Try it
Counting only lines that contain "MOSI", state the total found in the material below. Add nothing else.

Records for processing
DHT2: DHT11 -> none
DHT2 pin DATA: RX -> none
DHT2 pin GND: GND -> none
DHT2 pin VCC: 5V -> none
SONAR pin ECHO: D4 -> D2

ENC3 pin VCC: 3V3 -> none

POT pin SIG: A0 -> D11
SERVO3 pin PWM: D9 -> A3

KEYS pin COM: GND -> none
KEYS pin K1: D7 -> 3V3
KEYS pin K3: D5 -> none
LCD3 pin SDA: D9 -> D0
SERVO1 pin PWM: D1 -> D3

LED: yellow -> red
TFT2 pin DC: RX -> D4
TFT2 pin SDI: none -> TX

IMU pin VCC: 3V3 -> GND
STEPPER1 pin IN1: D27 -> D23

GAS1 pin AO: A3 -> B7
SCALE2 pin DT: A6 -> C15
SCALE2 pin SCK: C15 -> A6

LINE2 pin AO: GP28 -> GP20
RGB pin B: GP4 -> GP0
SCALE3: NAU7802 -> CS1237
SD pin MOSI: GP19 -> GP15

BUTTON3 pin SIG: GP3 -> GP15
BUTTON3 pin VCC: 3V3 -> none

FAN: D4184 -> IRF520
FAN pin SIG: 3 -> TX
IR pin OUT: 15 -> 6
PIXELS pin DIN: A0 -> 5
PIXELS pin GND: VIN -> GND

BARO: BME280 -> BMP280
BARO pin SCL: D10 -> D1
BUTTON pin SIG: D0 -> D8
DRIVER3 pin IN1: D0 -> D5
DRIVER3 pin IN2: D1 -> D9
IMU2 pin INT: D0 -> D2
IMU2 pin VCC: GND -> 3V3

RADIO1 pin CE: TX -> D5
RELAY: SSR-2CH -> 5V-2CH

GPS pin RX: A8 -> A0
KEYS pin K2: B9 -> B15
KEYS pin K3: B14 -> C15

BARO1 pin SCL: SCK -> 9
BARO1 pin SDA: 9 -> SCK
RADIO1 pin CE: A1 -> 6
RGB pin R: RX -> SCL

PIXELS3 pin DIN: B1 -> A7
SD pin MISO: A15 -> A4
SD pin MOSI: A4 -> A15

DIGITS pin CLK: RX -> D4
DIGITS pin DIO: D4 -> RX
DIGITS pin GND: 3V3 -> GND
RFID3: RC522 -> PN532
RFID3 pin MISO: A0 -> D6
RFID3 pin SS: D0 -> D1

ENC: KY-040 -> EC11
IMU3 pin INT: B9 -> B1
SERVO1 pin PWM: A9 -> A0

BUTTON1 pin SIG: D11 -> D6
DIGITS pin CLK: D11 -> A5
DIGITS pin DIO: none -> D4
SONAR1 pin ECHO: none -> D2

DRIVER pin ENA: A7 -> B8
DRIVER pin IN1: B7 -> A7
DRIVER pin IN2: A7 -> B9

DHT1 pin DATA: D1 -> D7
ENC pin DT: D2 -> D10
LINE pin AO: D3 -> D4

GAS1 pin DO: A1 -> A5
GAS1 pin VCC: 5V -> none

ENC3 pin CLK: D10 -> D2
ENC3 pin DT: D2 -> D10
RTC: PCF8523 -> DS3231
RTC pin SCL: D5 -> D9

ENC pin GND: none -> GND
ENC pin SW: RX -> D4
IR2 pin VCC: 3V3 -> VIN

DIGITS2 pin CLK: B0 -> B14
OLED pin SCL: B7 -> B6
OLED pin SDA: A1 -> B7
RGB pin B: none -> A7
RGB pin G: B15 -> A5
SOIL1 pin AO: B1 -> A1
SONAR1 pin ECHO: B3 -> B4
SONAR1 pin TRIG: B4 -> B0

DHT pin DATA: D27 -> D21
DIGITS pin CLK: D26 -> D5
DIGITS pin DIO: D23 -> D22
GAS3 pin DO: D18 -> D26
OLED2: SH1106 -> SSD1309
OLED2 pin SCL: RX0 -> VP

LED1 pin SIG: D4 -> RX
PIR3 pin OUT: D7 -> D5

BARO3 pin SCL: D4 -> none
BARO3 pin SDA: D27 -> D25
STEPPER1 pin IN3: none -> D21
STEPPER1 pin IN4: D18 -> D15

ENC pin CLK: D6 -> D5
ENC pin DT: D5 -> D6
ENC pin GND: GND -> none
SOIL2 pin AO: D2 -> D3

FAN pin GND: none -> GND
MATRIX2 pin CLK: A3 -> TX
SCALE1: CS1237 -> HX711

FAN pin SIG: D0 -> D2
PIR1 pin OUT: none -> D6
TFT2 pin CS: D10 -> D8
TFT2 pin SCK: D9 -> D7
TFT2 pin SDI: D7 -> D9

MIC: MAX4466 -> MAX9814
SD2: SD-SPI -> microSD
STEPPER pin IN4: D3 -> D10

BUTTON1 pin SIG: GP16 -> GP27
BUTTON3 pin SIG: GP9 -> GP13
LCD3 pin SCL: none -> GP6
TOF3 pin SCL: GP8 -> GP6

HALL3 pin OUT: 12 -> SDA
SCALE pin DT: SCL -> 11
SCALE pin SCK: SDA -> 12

Response to this exercise
2